▸ **Extracted material**:
[Start]
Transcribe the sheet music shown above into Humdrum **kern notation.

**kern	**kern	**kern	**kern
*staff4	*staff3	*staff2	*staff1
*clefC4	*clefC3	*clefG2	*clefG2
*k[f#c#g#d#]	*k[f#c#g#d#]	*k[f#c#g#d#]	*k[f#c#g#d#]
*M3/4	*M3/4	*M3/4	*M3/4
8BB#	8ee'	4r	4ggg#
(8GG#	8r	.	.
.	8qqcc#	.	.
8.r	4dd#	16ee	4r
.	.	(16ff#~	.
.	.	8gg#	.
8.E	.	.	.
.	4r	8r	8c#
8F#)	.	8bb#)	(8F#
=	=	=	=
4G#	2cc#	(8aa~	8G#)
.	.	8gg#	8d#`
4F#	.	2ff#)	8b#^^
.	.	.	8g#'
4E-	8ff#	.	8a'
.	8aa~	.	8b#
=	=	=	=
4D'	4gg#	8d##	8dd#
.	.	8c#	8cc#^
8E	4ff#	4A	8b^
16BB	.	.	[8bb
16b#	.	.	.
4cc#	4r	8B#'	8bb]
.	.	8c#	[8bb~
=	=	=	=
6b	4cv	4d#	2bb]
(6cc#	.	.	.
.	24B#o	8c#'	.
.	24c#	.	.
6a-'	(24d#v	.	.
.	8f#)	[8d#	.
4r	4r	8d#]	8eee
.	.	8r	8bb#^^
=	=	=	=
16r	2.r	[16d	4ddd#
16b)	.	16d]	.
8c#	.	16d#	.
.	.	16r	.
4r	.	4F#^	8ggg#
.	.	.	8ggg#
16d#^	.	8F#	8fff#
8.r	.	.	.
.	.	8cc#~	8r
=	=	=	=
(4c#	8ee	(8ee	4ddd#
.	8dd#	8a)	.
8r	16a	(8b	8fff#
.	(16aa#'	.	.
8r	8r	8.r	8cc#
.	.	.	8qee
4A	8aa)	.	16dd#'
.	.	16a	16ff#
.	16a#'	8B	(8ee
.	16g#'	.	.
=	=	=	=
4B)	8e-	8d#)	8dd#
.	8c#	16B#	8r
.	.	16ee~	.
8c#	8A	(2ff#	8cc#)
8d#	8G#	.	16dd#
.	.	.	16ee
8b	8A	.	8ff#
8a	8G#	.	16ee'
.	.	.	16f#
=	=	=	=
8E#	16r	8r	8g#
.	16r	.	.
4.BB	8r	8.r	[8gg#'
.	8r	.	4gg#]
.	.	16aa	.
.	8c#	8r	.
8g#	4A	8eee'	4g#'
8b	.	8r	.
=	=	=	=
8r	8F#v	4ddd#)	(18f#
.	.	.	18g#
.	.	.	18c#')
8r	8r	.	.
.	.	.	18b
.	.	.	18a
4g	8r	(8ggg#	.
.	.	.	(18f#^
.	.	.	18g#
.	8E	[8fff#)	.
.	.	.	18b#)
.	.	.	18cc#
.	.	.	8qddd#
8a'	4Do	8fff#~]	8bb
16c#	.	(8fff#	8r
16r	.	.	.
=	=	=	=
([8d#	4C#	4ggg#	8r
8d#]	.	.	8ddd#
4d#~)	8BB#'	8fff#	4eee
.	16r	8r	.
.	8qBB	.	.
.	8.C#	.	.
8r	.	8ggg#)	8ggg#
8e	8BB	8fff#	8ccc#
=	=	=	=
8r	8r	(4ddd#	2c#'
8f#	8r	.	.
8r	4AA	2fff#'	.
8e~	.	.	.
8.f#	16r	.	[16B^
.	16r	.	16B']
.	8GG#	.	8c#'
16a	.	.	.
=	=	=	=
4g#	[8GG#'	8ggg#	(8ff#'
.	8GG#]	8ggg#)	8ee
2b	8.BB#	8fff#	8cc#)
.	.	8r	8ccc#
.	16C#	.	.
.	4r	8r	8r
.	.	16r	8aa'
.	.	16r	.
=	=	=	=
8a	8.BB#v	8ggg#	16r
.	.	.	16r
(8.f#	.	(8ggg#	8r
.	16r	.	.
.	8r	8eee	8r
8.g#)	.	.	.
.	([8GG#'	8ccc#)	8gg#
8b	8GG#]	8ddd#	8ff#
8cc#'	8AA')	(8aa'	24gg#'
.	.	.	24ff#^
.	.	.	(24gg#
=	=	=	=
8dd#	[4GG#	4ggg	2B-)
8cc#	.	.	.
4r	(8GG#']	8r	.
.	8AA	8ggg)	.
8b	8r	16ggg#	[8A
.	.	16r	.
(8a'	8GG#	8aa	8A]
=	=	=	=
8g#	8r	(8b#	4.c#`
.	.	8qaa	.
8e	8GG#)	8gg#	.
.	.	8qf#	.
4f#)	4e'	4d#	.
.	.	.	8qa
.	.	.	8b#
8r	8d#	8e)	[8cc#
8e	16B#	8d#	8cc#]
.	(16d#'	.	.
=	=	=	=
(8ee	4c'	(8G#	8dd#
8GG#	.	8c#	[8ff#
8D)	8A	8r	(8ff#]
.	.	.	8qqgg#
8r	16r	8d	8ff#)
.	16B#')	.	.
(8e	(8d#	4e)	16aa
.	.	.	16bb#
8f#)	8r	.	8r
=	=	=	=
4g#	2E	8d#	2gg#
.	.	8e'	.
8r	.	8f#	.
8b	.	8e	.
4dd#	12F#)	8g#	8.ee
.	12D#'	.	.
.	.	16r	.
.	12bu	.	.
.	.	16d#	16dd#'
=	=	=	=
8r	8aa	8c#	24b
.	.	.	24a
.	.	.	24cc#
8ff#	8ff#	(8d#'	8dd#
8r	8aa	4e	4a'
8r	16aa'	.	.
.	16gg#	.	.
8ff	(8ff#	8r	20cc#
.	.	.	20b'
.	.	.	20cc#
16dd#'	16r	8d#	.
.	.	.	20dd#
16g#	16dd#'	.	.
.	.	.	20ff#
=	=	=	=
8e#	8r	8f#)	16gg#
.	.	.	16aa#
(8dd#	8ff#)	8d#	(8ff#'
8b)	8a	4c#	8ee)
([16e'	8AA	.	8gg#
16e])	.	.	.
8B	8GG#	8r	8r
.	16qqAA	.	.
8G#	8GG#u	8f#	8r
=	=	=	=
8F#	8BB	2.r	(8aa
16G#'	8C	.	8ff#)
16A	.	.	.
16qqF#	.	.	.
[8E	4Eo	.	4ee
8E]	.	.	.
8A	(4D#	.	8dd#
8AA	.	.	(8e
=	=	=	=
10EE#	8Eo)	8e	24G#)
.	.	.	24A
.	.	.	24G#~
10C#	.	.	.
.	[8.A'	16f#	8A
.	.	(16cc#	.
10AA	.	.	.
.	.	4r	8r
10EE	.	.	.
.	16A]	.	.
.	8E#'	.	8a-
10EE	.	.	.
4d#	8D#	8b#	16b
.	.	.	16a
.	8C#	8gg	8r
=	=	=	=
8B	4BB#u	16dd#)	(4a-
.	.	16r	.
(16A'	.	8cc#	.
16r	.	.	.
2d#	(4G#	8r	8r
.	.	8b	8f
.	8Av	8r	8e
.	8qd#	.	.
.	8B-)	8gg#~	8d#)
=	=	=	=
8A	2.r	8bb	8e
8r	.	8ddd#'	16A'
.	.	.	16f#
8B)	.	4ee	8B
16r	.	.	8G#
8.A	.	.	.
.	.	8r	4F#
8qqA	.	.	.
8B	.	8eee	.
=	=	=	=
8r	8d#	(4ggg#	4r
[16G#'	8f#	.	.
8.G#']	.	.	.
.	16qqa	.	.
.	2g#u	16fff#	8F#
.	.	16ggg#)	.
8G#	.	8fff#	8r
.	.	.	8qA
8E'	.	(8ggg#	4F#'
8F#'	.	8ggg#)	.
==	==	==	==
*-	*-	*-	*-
[End]
▸ **Requirements**: List each line above that contains the word "kern". Case counts.

▸ **Solved problem**:
Transcribe the sheet music shown above into Humdrum **kern notation.
**kern	**kern	**kern	**kern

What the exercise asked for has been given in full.